-- DATA SECTION follows --

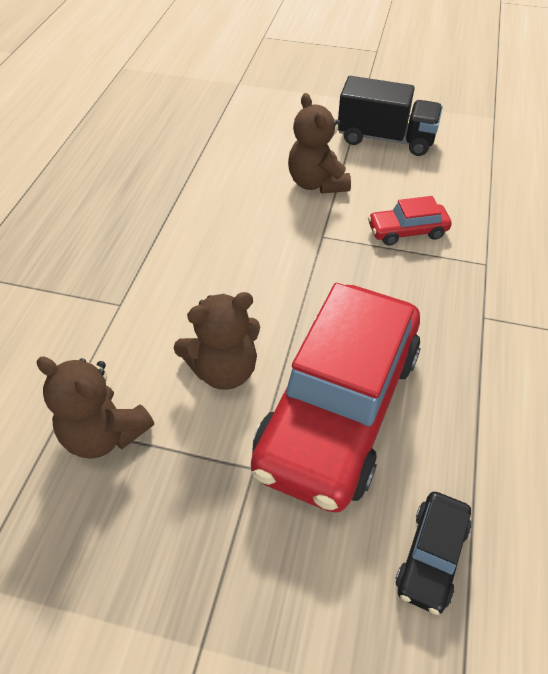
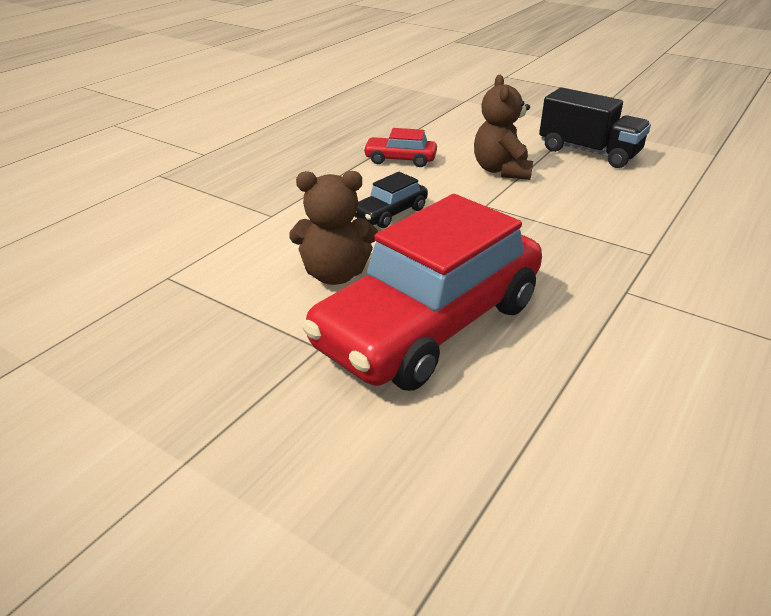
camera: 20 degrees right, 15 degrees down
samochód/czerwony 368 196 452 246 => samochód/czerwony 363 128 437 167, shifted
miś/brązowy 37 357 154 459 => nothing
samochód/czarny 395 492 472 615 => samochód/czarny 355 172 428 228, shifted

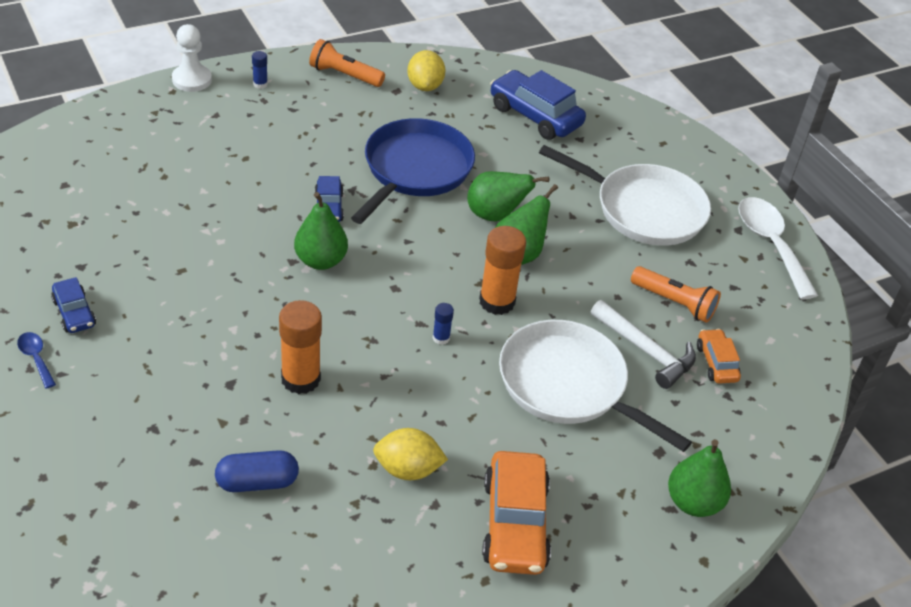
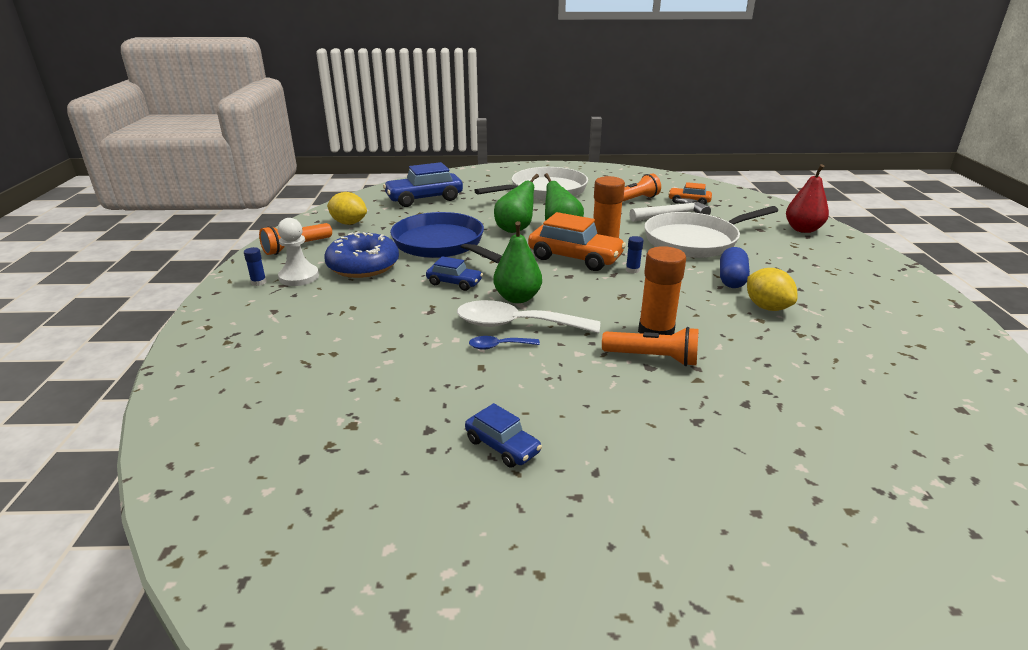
camera: 60 degrees left, 15 degrees down
pionek/biały 172 24 212 92 => pionek/biały 278 218 319 286, shifted
łyżka/biały 738 197 818 299 => łyżka/biały 457 300 600 333, shifted
samochód/niebieski 51 277 96 333 => samochód/niebieski 465 403 542 468, 45 degrees clockwise
łyżka/niebieski 17 332 56 389 => łyżka/niebieski 469 336 540 350, shifted
cytryna/żółty 373 428 448 480 => cytryna/żółty 747 268 797 311, 60 degrees counterclockwise
gruszka/zielony 668 439 731 517 => gruszka/czerwony 786 164 829 233
kapsułka/niebieski 215 450 299 492 => kapsułka/niebieski 720 247 750 288, shifted
samochód/pomarańczowy 482 451 551 575 => samochód/pomarańczowy 528 212 626 271, shifted
nothing => donut/niebieski 324 231 399 278
nothing => latarka/pomarańczowy 602 327 699 366

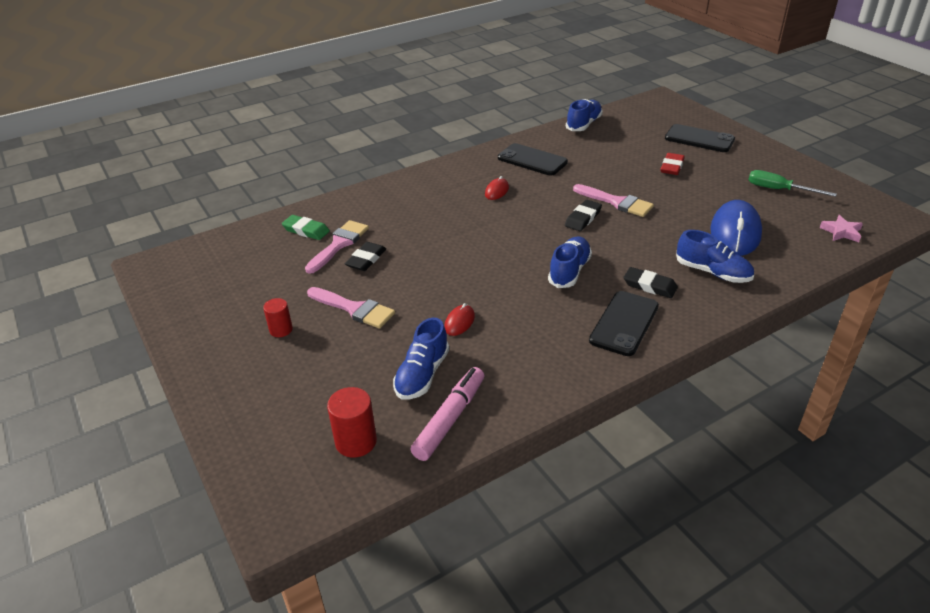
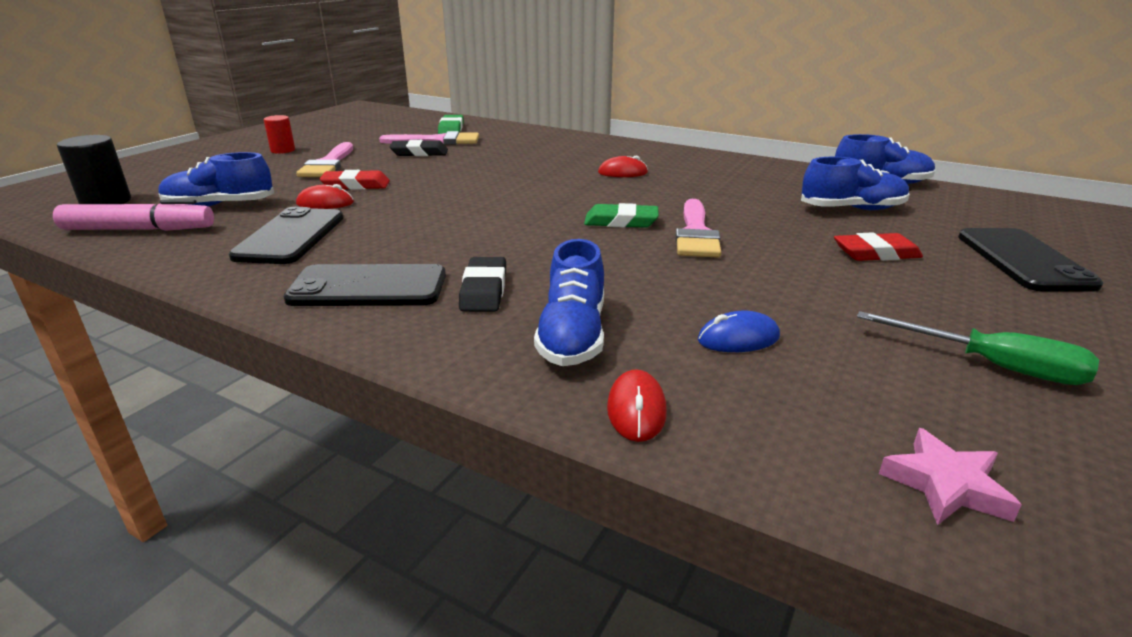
camera: 60 degrees right, 10 degrees down
telefon/czarny 498 143 568 175 => telefon/czarny 229 207 343 264, shifted
śrubokręt/zielony 748 170 837 197 => śrubokręt/zielony 857 311 1099 385, 120 degrees clockwise
gumka do mazania/czarny 565 200 602 231 => gumka do mazania/zielony 584 203 659 228
myszka/niebieski 710 200 762 256 => myszka/niebieski 698 311 780 352, x0.46
but/niebieski 548 237 592 288 => but/niebieski 801 157 910 210, shifted
walec/czerwony 327 387 377 458 => walec/czarny 57 135 131 204
nothing => gumka do mazania/czerwony 319 170 390 190
nothing => myszka/czerwony 607 369 667 442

-- DATA SECTION concluded --

INSTRUCTIONS TO FOLLOW: Begin at the first line of the entries above and return each line exactly, stopping after the line that contains "camera: 60 degrees right, 10 degrees down". Pictures do not belong in the copy.

SOLUTION TO THE EXERCISE:
camera: 20 degrees right, 15 degrees down
samochód/czerwony 368 196 452 246 => samochód/czerwony 363 128 437 167, shifted
miś/brązowy 37 357 154 459 => nothing
samochód/czarny 395 492 472 615 => samochód/czarny 355 172 428 228, shifted

camera: 60 degrees left, 15 degrees down
pionek/biały 172 24 212 92 => pionek/biały 278 218 319 286, shifted
łyżka/biały 738 197 818 299 => łyżka/biały 457 300 600 333, shifted
samochód/niebieski 51 277 96 333 => samochód/niebieski 465 403 542 468, 45 degrees clockwise
łyżka/niebieski 17 332 56 389 => łyżka/niebieski 469 336 540 350, shifted
cytryna/żółty 373 428 448 480 => cytryna/żółty 747 268 797 311, 60 degrees counterclockwise
gruszka/zielony 668 439 731 517 => gruszka/czerwony 786 164 829 233
kapsułka/niebieski 215 450 299 492 => kapsułka/niebieski 720 247 750 288, shifted
samochód/pomarańczowy 482 451 551 575 => samochód/pomarańczowy 528 212 626 271, shifted
nothing => donut/niebieski 324 231 399 278
nothing => latarka/pomarańczowy 602 327 699 366

camera: 60 degrees right, 10 degrees down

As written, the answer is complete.